Aufgabenstellung =>
Ersetze in allen folgenden Daten „Track“ durch „Follow“ und gib sie ansonsten unverändert wieder, aber ohne die Bilder.

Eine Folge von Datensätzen
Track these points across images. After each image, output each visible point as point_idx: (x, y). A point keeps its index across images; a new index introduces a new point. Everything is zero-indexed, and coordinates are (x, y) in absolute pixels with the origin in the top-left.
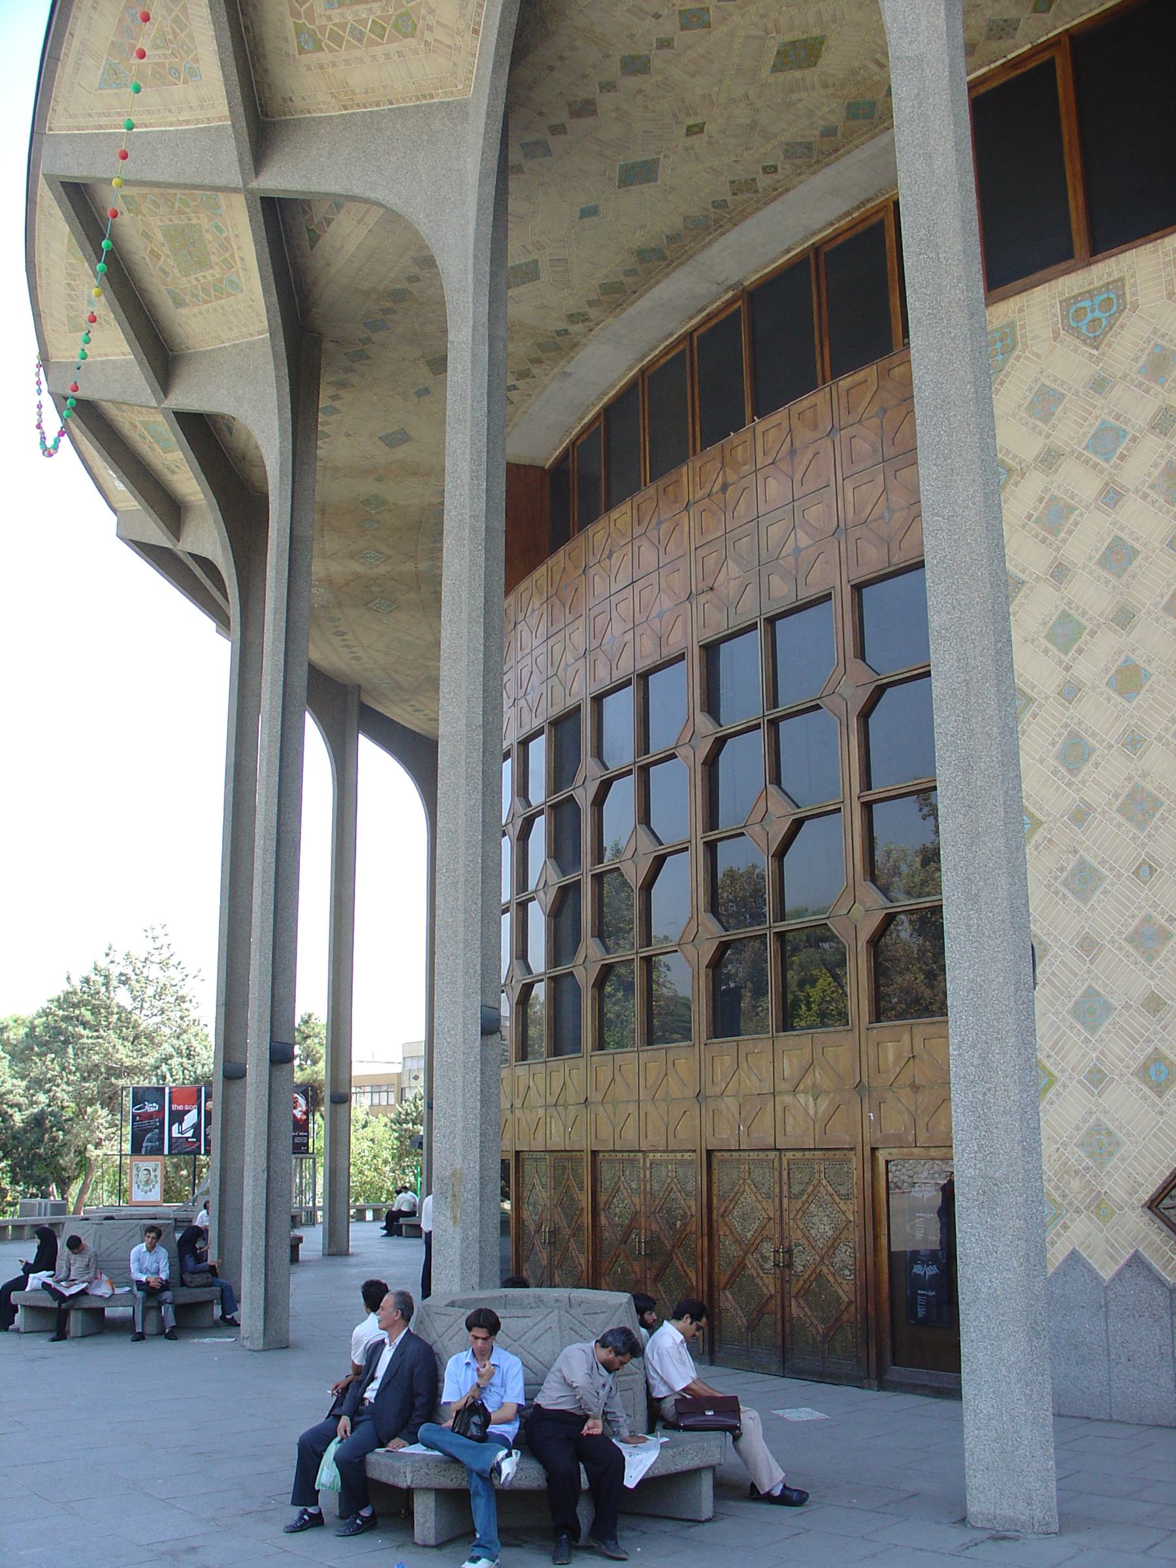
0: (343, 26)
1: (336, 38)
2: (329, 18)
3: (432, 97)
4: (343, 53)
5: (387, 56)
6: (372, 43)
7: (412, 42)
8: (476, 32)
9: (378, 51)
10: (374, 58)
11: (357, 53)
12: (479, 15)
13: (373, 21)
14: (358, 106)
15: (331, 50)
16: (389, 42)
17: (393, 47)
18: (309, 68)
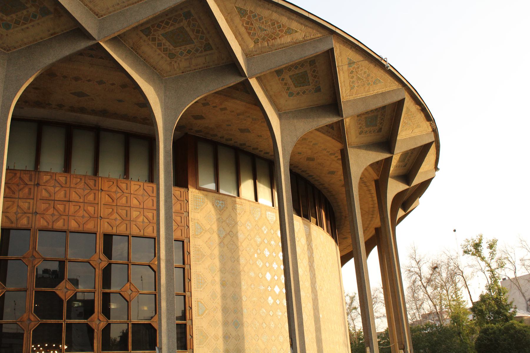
0: (159, 40)
1: (154, 39)
2: (159, 36)
3: (156, 69)
4: (150, 43)
5: (159, 54)
6: (160, 49)
7: (168, 59)
8: (183, 72)
9: (159, 51)
10: (156, 51)
11: (154, 46)
12: (188, 71)
13: (167, 48)
14: (136, 52)
15: (149, 39)
16: (164, 54)
17: (164, 55)
18: (137, 34)
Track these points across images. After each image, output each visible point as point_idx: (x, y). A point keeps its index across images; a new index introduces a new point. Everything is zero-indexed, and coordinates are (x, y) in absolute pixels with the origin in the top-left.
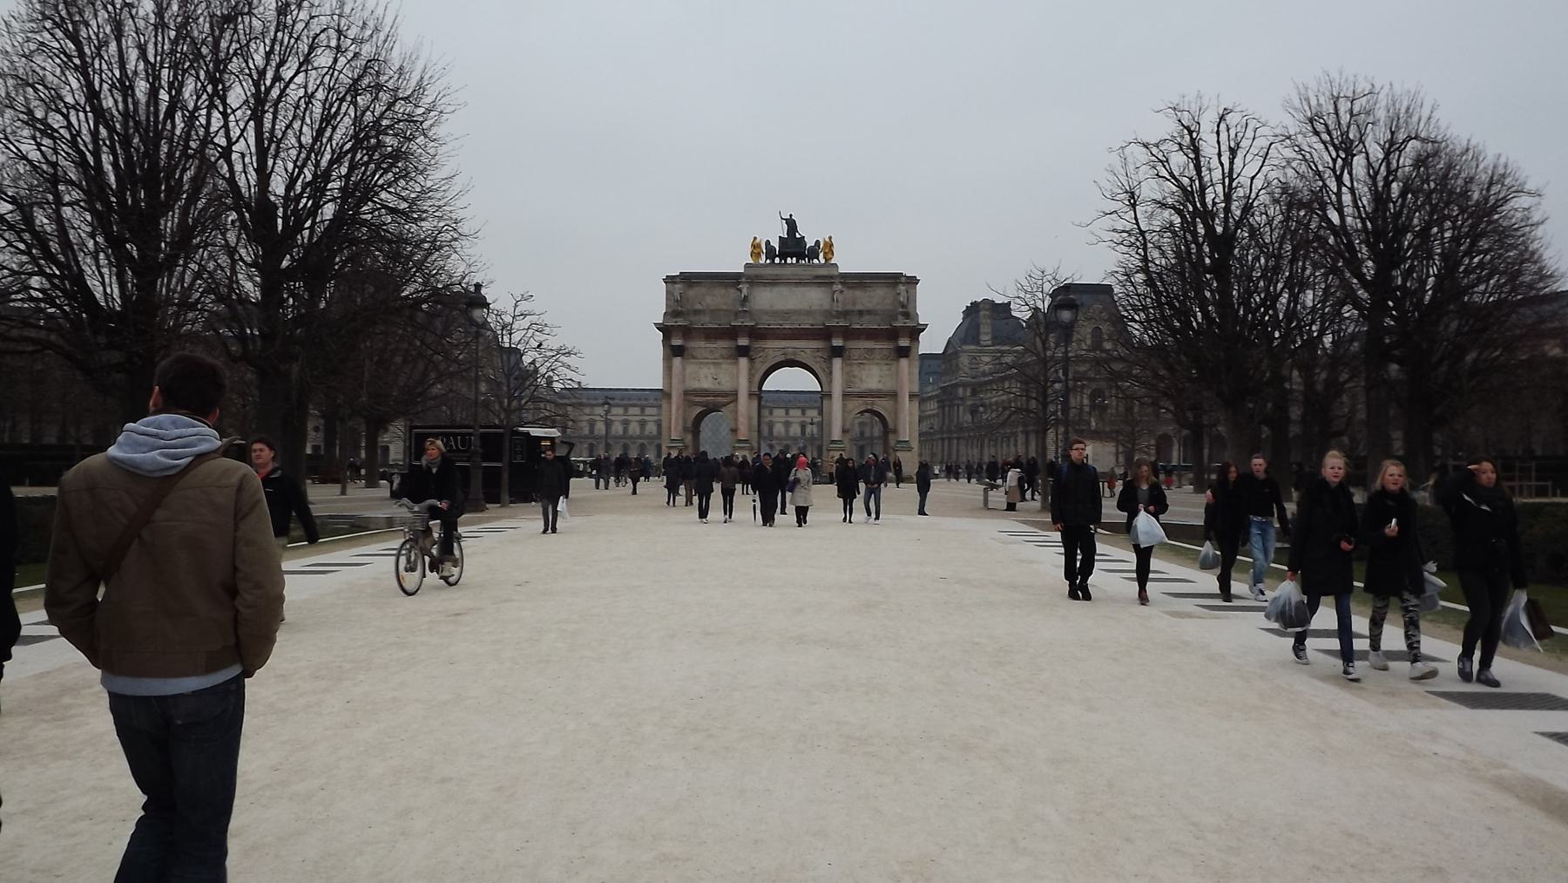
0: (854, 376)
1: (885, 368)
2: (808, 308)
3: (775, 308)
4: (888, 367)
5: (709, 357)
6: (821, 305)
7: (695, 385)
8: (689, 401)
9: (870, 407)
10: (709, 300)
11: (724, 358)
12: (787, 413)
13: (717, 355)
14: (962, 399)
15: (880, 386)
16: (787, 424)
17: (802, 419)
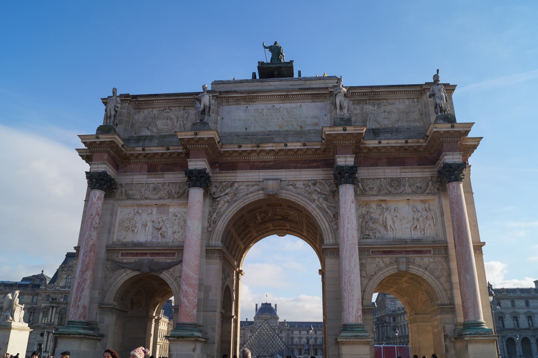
0: (374, 221)
1: (420, 206)
2: (299, 129)
3: (252, 129)
4: (427, 205)
5: (150, 197)
6: (316, 124)
7: (129, 238)
8: (114, 261)
9: (403, 267)
10: (160, 124)
11: (173, 198)
12: (300, 333)
13: (162, 193)
14: (389, 323)
15: (417, 235)
16: (300, 338)
17: (307, 336)
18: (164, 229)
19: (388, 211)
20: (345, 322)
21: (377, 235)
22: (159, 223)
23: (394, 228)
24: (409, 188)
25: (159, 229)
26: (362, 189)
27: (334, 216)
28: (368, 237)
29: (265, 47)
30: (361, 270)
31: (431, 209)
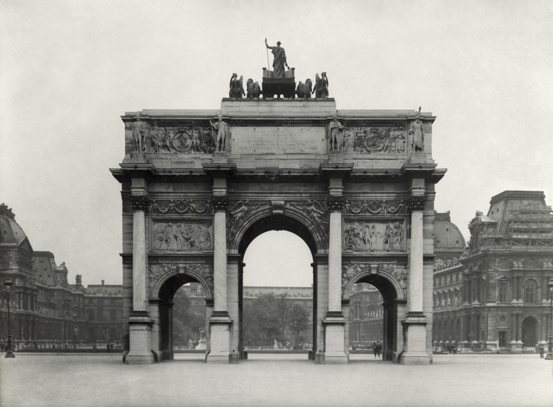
9: (374, 272)
18: (192, 240)
19: (367, 228)
20: (330, 310)
21: (357, 247)
22: (188, 234)
23: (370, 242)
24: (385, 210)
25: (186, 239)
26: (348, 209)
27: (326, 230)
28: (350, 248)
29: (268, 47)
30: (342, 274)
31: (400, 227)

Lösung =>
Follow these points across images. After each image, output each visible point as point_idx: (x, y). A point keeps its index across images; a new index introduces a new point. Everything is zero-indexed, and coordinates are (x, y) in absolute pixels with the origin in the top-left.
0: (343, 26)
1: (336, 38)
2: (329, 18)
3: (432, 97)
4: (343, 53)
5: (387, 56)
6: (372, 43)
7: (412, 42)
8: (476, 32)
9: (378, 51)
10: (374, 58)
11: (357, 53)
12: (479, 15)
13: (373, 21)
14: (358, 106)
15: (331, 50)
16: (389, 42)
17: (393, 47)
18: (309, 68)
0: (159, 40)
1: (154, 39)
2: (159, 36)
3: (156, 69)
4: (150, 43)
5: (159, 54)
6: (160, 49)
7: (168, 59)
8: (183, 72)
9: (159, 51)
10: (156, 51)
11: (154, 46)
12: (188, 71)
13: (167, 48)
14: (136, 52)
15: (149, 39)
16: (164, 54)
17: (164, 55)
18: (137, 34)
Follow these points across images. After each image, output each visible point as point_idx: (x, y). A point keeps its index across images; a new index introduces a new point. Everything is zero-indexed, and coordinates are (x, y) in absolute pixels with the origin in the top-left.
0: (854, 376)
1: (885, 368)
2: (808, 308)
3: (775, 308)
4: (888, 367)
5: (709, 357)
6: (821, 305)
7: (695, 385)
8: (689, 401)
9: (870, 407)
10: (709, 300)
11: (724, 358)
12: (787, 413)
13: (717, 355)
14: (962, 399)
15: (880, 386)
16: (787, 424)
17: (802, 419)
0: (374, 221)
1: (420, 206)
2: (299, 129)
3: (252, 129)
4: (427, 205)
5: (150, 197)
6: (316, 124)
7: (129, 238)
8: (114, 261)
9: (403, 267)
10: (160, 124)
11: (173, 198)
12: (300, 333)
13: (162, 193)
14: (389, 323)
15: (417, 235)
16: (300, 338)
17: (307, 336)
18: (164, 229)
19: (388, 211)
20: (345, 322)
21: (377, 235)
22: (159, 223)
23: (394, 228)
24: (409, 188)
25: (159, 229)
26: (362, 189)
27: (334, 216)
28: (368, 237)
29: (265, 47)
30: (361, 270)
31: (431, 209)
9: (374, 272)
18: (192, 240)
19: (367, 228)
20: (330, 310)
21: (357, 247)
22: (188, 234)
23: (370, 242)
24: (385, 210)
25: (186, 239)
26: (348, 209)
27: (326, 230)
28: (350, 248)
29: (268, 47)
30: (342, 274)
31: (400, 227)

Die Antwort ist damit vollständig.